**Material shown:**
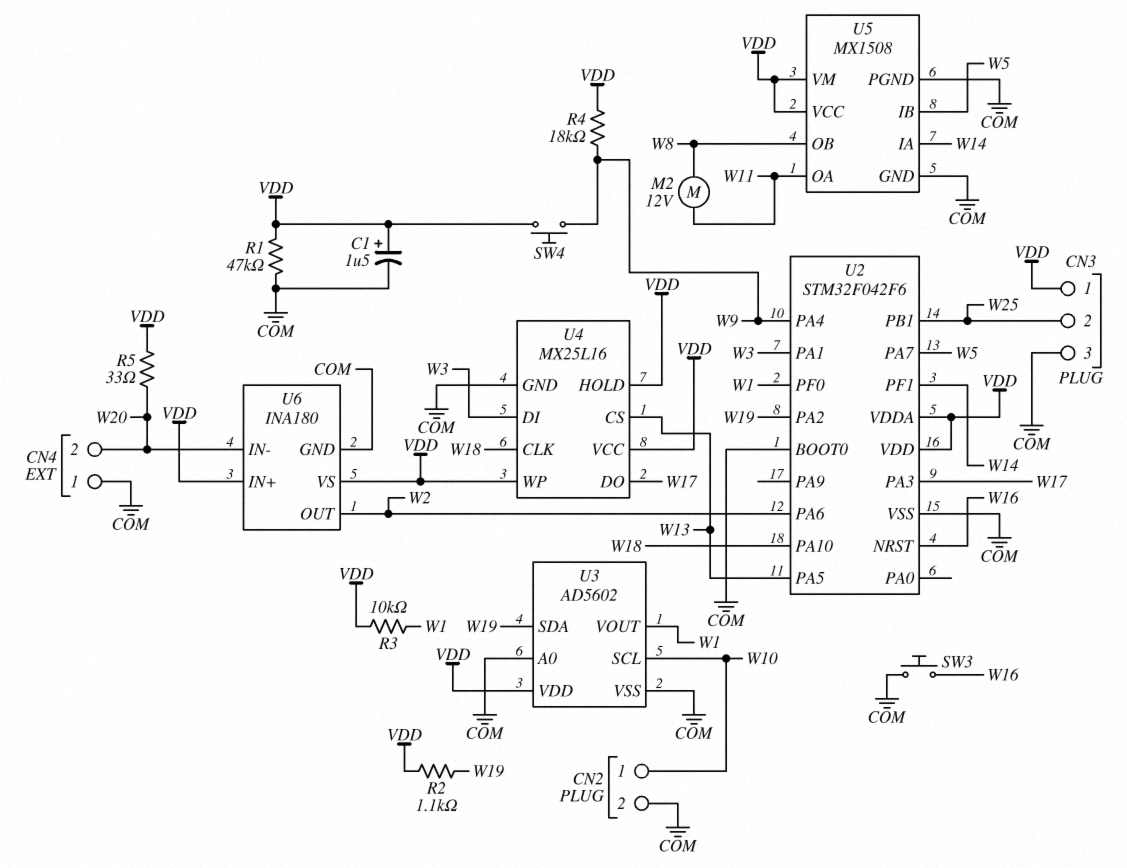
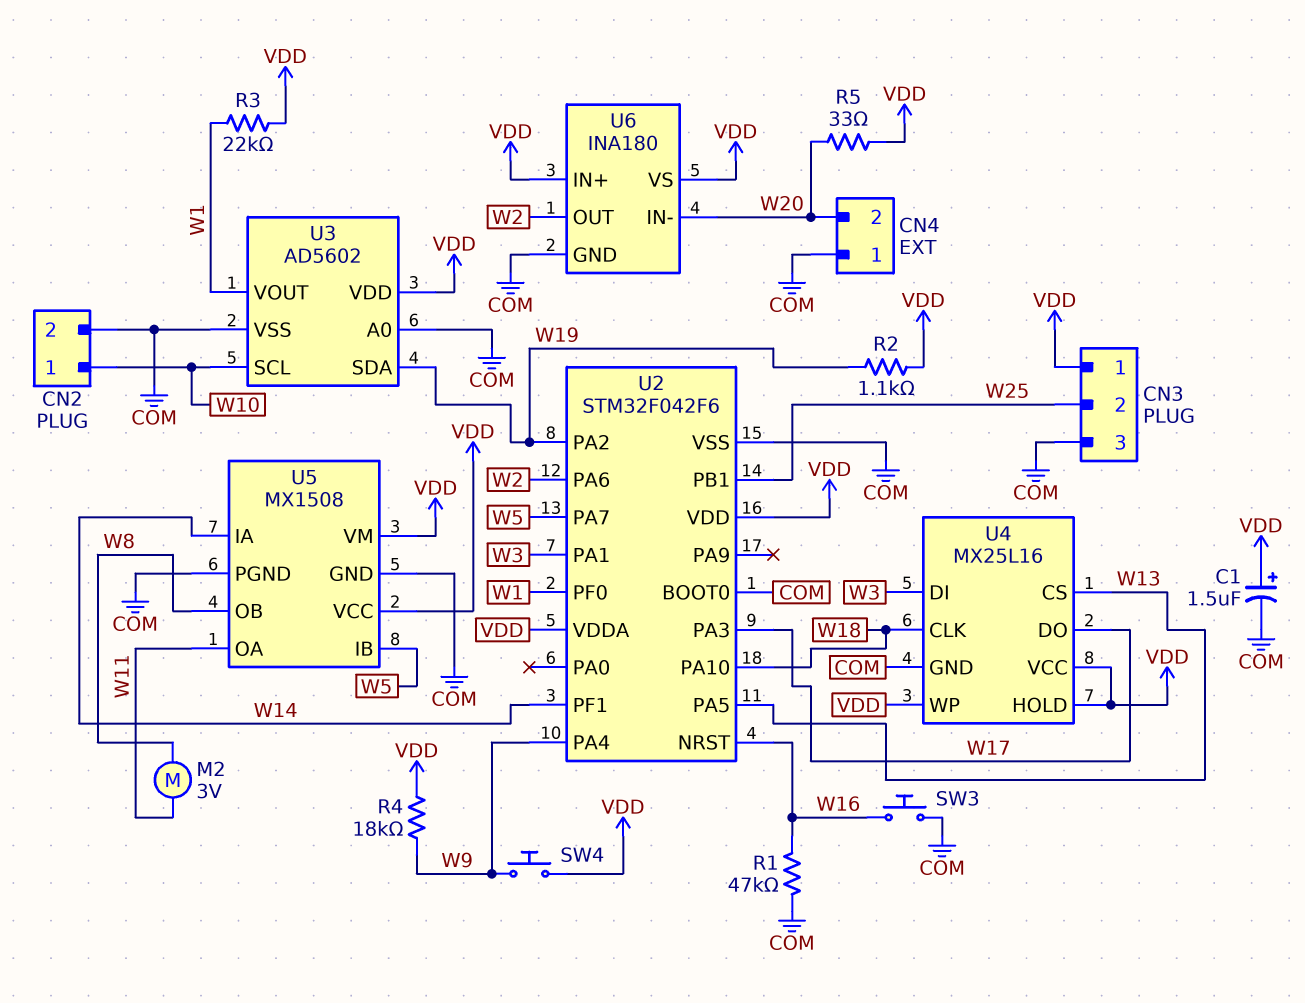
M2: motor 12V (W8, W11) -> motor 3V (W8, W11)
R1: 47k (COM, VDD) -> 47k (COM, W16)
R3: 10k (VDD, W1) -> 22k (VDD, W1)

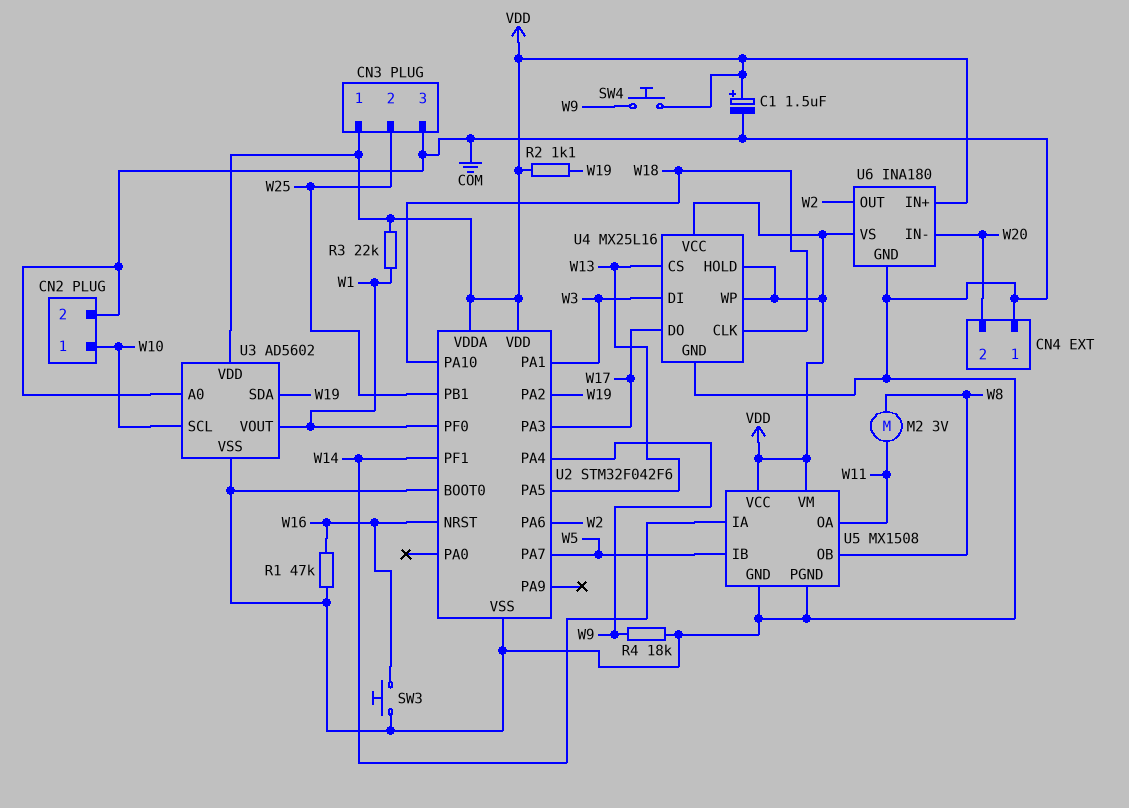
R4: 18k (VDD, W9) -> 18k (COM, W9)
R5: 33 (VDD, W20) -> none

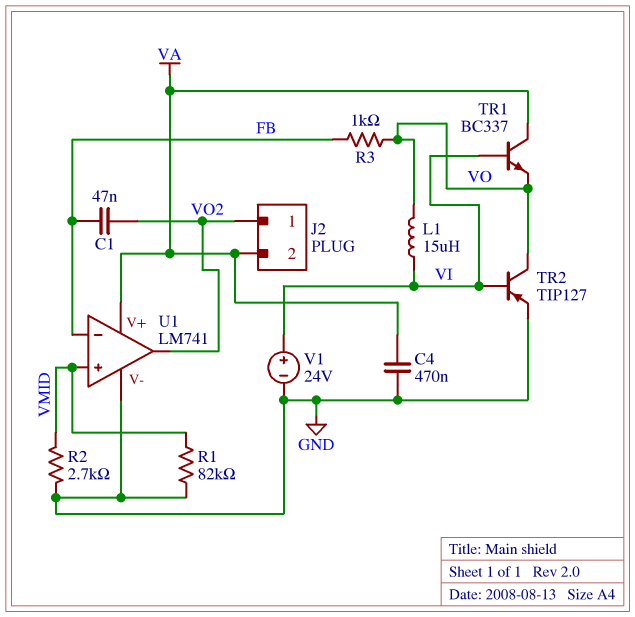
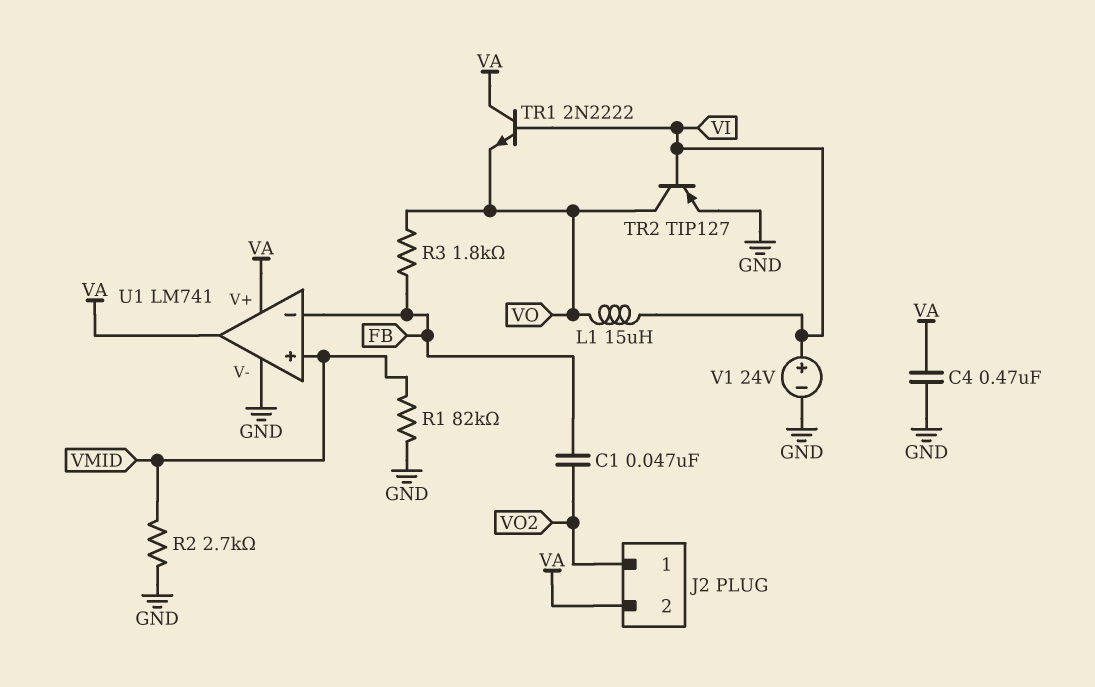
R3: 1k (FB, VO) -> 1.8k (FB, VO)
TR1: NPN BC337 (B VI, C VA, E VO) -> NPN 2N2222 (B VI, C VA, E VO)
U1 pin out: VO2 -> VA

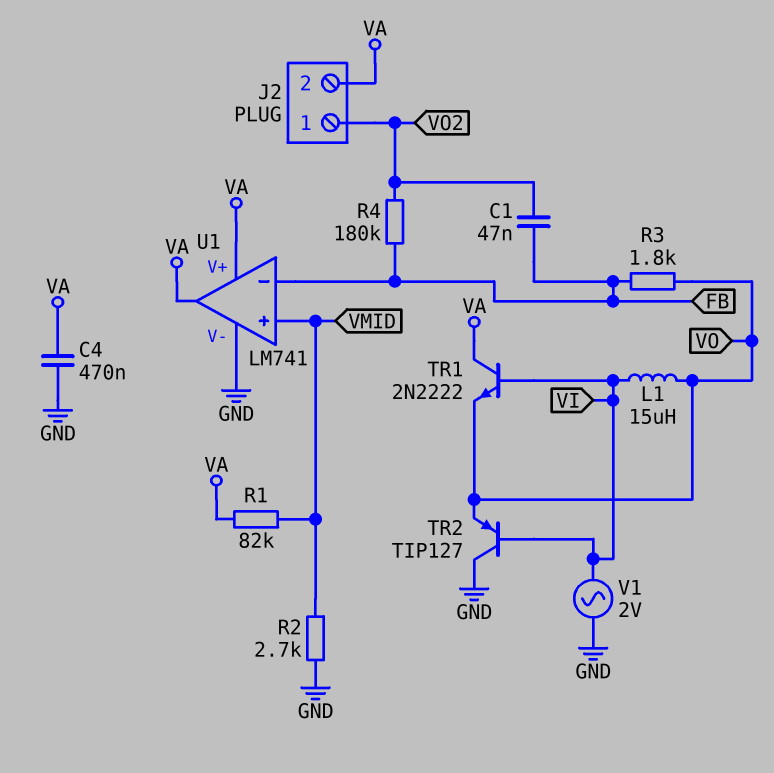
R1: 82k (GND, VMID) -> 82k (VA, VMID)
R4: none -> 180k (FB, VO2)
TR2: PNP TIP127 (B VI, C VO, E GND) -> PNP TIP127 (B VI, C GND, E VO)
V1: 24V (plus VI, minus GND) -> AC 2V (GND, VI)

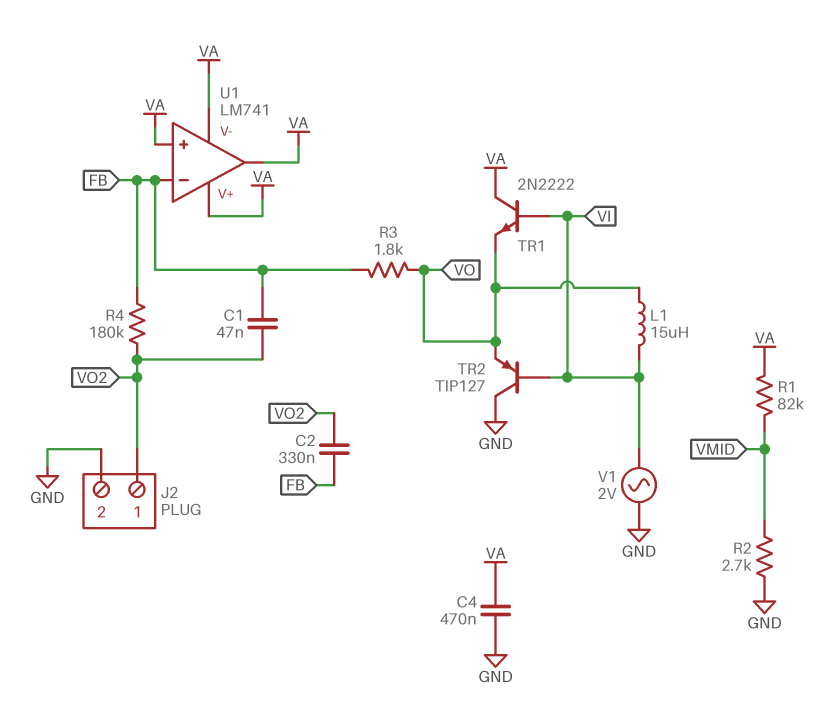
C2: none -> 330nF (FB, VO2)
J2 pin 2: VA -> GND
U1 pin V-: GND -> VA
U1 pin in+: VMID -> VA

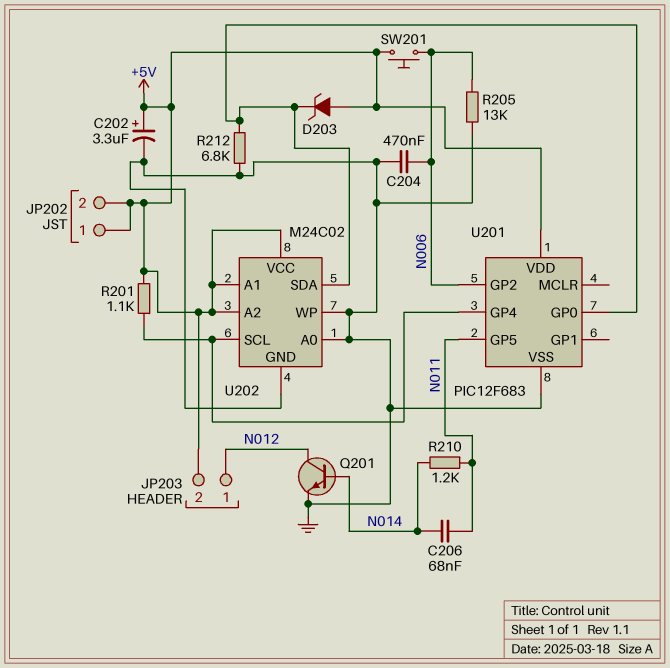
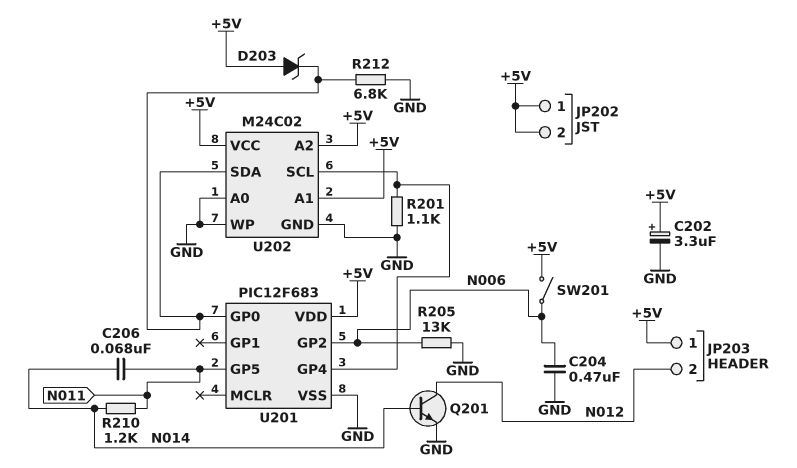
JP203 pin 1: N012 -> +5V
JP203 pin 2: +5V -> N012
R201: 1.1k (+5V, U201/GP4) -> 1.1k (GND, U201/GP4)
SW201: button (+5V, N006) -> switch (+5V, N006)

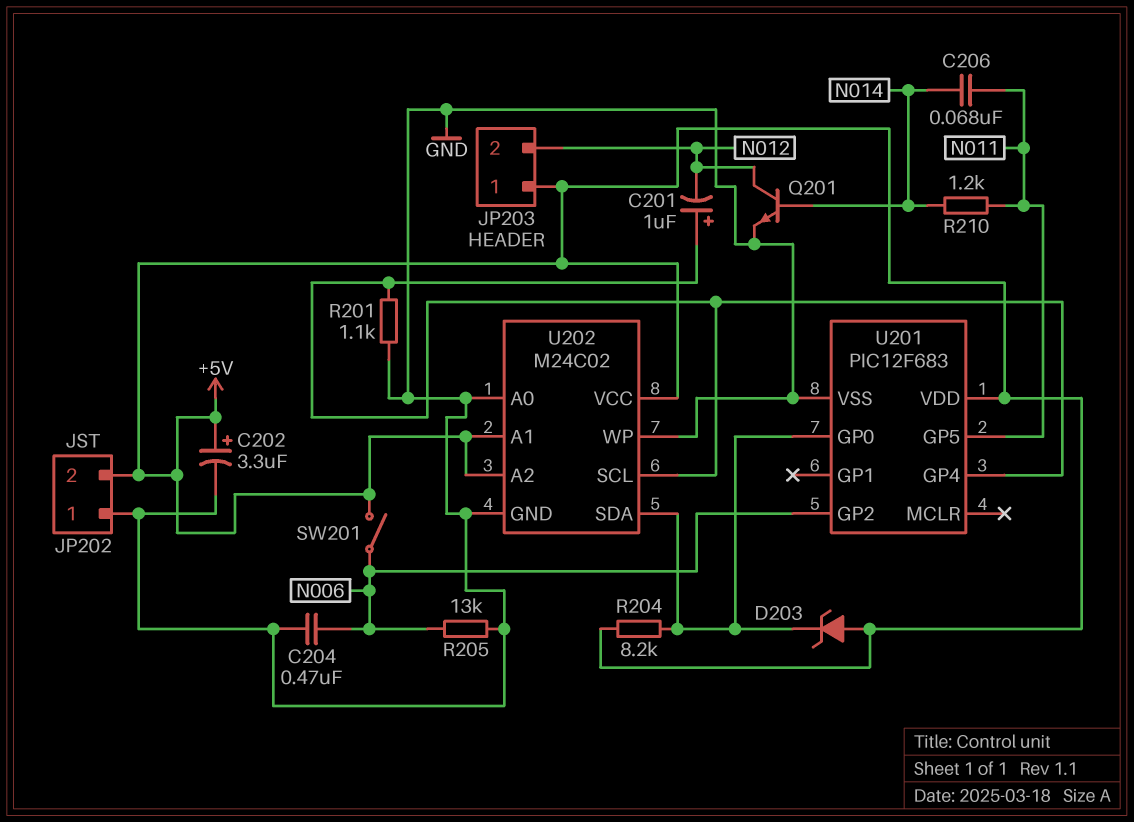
C201: none -> 1uF (plus U201/GP4, minus N012)
JP202 pin 1: +5V -> GND
R204: none -> 8.2k (+5V, U201/GP0)
R212: 6.8k (GND, U201/GP0) -> none

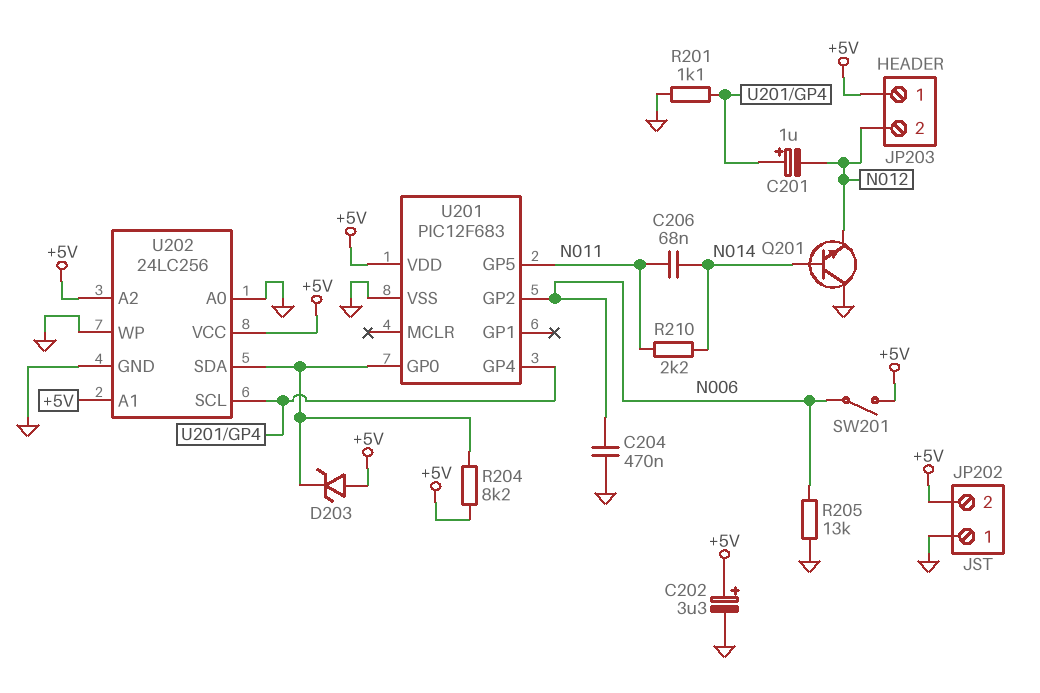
Q201: NPN (B N014, C N012, E GND) -> NPN (B N014, C GND, E N012)
R210: 1.2k (N011, N014) -> 2.2k (N011, N014)
U202: M24C02 -> 24LC256

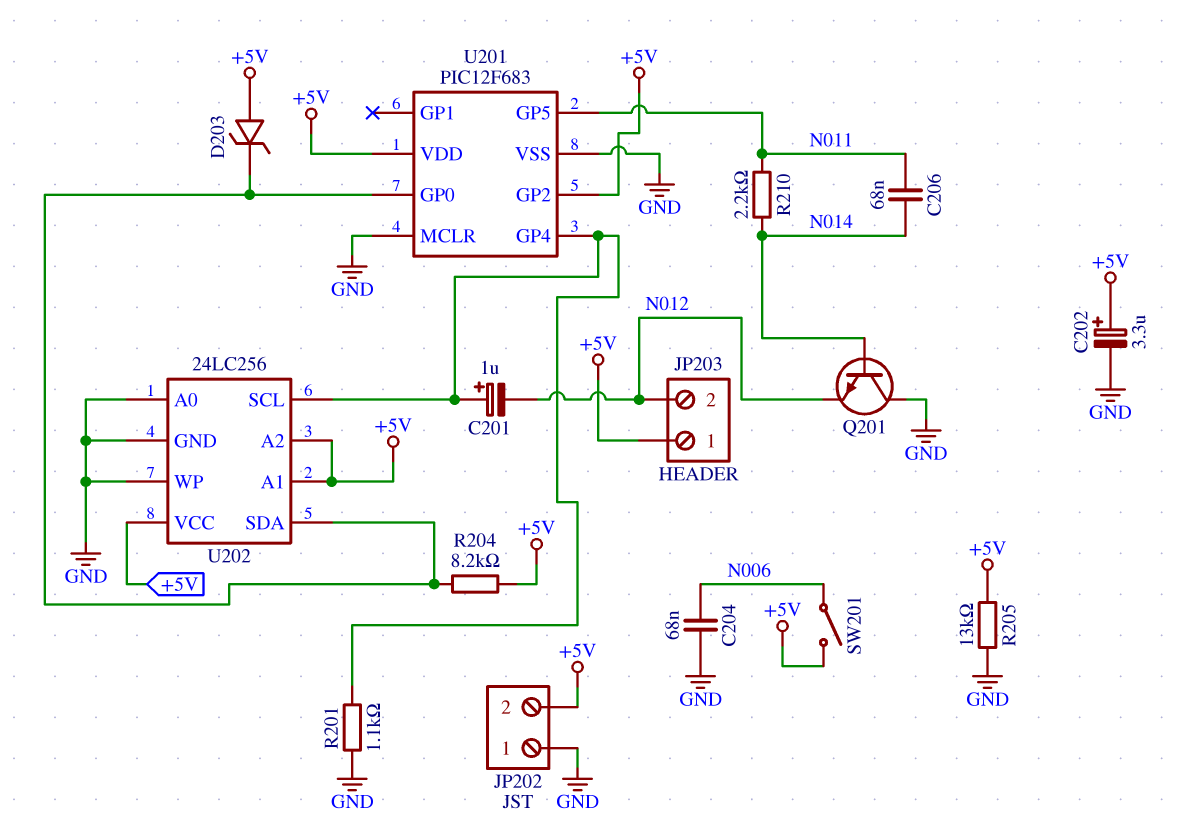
C204: 470nF (GND, N006) -> 68nF (GND, N006)
R205: 13k (GND, N006) -> 13k (+5V, GND)
U201 pin GP2: N006 -> +5V
U201 pin MCLR: none -> GND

**Instructions to follow:** Nothing but the lines above from the one that has "TR1: NPN BC337" down to the one that has "SW201: button (+5V, N006)" belongs in the answer, copied exactly, without pictures.

**Result of the task:**
TR1: NPN BC337 (B VI, C VA, E VO) -> NPN 2N2222 (B VI, C VA, E VO)
U1 pin out: VO2 -> VA

R1: 82k (GND, VMID) -> 82k (VA, VMID)
R4: none -> 180k (FB, VO2)
TR2: PNP TIP127 (B VI, C VO, E GND) -> PNP TIP127 (B VI, C GND, E VO)
V1: 24V (plus VI, minus GND) -> AC 2V (GND, VI)

C2: none -> 330nF (FB, VO2)
J2 pin 2: VA -> GND
U1 pin V-: GND -> VA
U1 pin in+: VMID -> VA

JP203 pin 1: N012 -> +5V
JP203 pin 2: +5V -> N012
R201: 1.1k (+5V, U201/GP4) -> 1.1k (GND, U201/GP4)
SW201: button (+5V, N006) -> switch (+5V, N006)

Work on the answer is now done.